- _WHAT IS EXPECTED_
Please copy everything from the start of the data down through the line that contains "red rectangle: moved 5 px right", swapping "yellow arrow" for "orange arrow" and leaving all else unchanged.

● ● ●

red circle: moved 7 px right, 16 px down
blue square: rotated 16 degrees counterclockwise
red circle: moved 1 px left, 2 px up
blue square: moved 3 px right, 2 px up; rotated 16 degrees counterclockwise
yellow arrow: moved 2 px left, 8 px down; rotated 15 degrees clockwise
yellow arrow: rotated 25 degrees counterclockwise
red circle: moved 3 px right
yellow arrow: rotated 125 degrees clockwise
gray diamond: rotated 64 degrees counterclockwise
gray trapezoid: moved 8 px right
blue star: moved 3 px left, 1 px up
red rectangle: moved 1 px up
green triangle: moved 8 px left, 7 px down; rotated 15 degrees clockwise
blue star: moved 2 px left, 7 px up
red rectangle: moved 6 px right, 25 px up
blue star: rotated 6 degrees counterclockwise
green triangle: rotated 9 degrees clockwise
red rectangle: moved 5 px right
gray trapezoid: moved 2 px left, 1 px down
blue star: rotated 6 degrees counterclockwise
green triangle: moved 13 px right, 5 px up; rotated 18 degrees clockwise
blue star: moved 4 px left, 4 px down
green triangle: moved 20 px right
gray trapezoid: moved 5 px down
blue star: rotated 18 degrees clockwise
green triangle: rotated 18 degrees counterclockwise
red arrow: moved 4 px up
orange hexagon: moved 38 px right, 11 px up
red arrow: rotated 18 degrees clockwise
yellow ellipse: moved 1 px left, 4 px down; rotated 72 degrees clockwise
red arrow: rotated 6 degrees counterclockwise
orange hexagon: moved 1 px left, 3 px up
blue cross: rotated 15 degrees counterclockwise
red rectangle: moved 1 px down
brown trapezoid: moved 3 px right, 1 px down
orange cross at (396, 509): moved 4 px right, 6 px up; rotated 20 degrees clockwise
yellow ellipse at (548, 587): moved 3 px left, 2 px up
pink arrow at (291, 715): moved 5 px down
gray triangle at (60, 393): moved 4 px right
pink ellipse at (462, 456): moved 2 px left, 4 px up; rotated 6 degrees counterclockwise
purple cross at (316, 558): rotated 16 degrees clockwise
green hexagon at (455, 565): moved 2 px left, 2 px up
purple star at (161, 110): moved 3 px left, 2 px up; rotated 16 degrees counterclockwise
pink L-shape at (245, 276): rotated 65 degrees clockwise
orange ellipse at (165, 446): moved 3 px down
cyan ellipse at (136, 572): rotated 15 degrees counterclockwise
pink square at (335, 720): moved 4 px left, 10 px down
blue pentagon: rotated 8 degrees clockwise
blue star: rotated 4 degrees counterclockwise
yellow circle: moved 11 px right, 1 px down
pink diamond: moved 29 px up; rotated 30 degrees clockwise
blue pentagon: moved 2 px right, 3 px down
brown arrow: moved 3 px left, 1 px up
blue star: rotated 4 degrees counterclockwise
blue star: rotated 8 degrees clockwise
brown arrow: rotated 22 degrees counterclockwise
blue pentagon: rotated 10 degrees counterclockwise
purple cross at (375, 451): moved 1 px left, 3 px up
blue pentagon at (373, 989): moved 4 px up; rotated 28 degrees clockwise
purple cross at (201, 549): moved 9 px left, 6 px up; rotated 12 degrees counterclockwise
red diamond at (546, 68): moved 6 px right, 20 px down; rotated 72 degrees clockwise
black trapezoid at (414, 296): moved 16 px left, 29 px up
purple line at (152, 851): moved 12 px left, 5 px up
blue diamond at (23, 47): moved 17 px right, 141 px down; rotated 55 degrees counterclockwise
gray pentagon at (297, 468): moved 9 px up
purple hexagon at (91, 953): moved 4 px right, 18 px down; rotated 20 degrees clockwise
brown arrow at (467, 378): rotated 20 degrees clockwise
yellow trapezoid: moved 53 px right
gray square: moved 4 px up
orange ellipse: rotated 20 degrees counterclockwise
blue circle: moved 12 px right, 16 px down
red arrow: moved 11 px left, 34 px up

● ● ●

- _TASK ANSWER_
red circle: moved 7 px right, 16 px down
blue square: rotated 16 degrees counterclockwise
red circle: moved 1 px left, 2 px up
blue square: moved 3 px right, 2 px up; rotated 16 degrees counterclockwise
orange arrow: moved 2 px left, 8 px down; rotated 15 degrees clockwise
orange arrow: rotated 25 degrees counterclockwise
red circle: moved 3 px right
orange arrow: rotated 125 degrees clockwise
gray diamond: rotated 64 degrees counterclockwise
gray trapezoid: moved 8 px right
blue star: moved 3 px left, 1 px up
red rectangle: moved 1 px up
green triangle: moved 8 px left, 7 px down; rotated 15 degrees clockwise
blue star: moved 2 px left, 7 px up
red rectangle: moved 6 px right, 25 px up
blue star: rotated 6 degrees counterclockwise
green triangle: rotated 9 degrees clockwise
red rectangle: moved 5 px right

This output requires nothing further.